What is being asked »
A faithful transcription of all the data, images excluded, is the required answer.

Given records »
━━━━━━━━━━━━━━━━━━━━

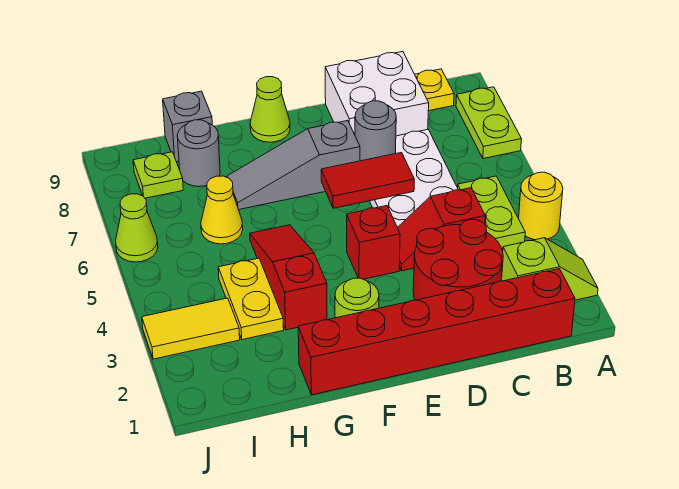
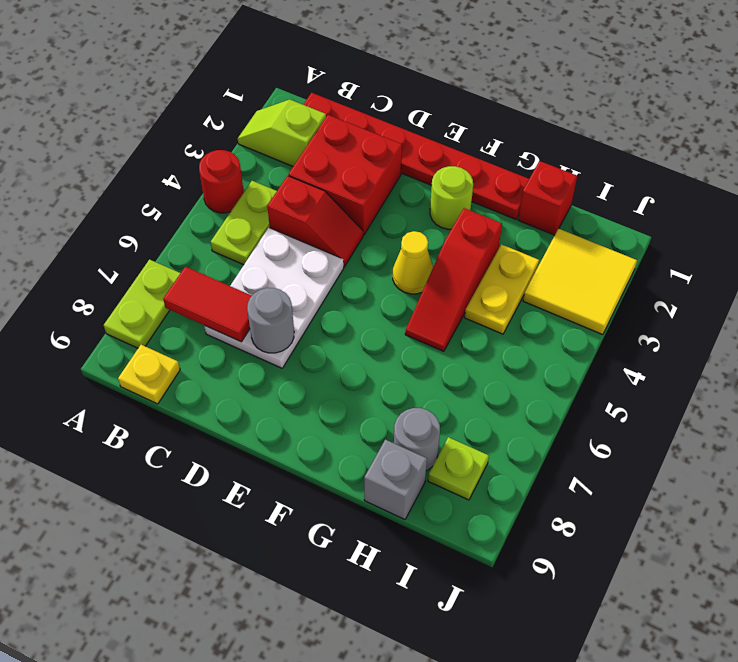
yellow round brick A4 level 1 -> red round brick A4 level 1
red brick B1:G1 level 1 -> red plate B1:G1 level 1
red round brick C2:D3 level 1 -> red brick C2:D3 level 1
white brick C8:D9 level 1 -> none
red tile D6:E6 level 2 -> red tile B7:C7 level 2
red brick E4 level 1 -> red brick H1 level 1
grey slope E7:G7 level 1 top E -> none
lime cone F9 level 1 -> none
yellow cone H6 level 1 -> yellow cone F4 level 1
yellow tile I3:J3 level 1 -> yellow tile I2:J3 level 1
lime cone J6 level 1 -> none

━━━━━━━━━━━━━━━━━━━━

Response area »
yellow round brick A4 level 1 -> red round brick A4 level 1
red brick B1:G1 level 1 -> red plate B1:G1 level 1
red round brick C2:D3 level 1 -> red brick C2:D3 level 1
white brick C8:D9 level 1 -> none
red tile D6:E6 level 2 -> red tile B7:C7 level 2
red brick E4 level 1 -> red brick H1 level 1
grey slope E7:G7 level 1 top E -> none
lime cone F9 level 1 -> none
yellow cone H6 level 1 -> yellow cone F4 level 1
yellow tile I3:J3 level 1 -> yellow tile I2:J3 level 1
lime cone J6 level 1 -> none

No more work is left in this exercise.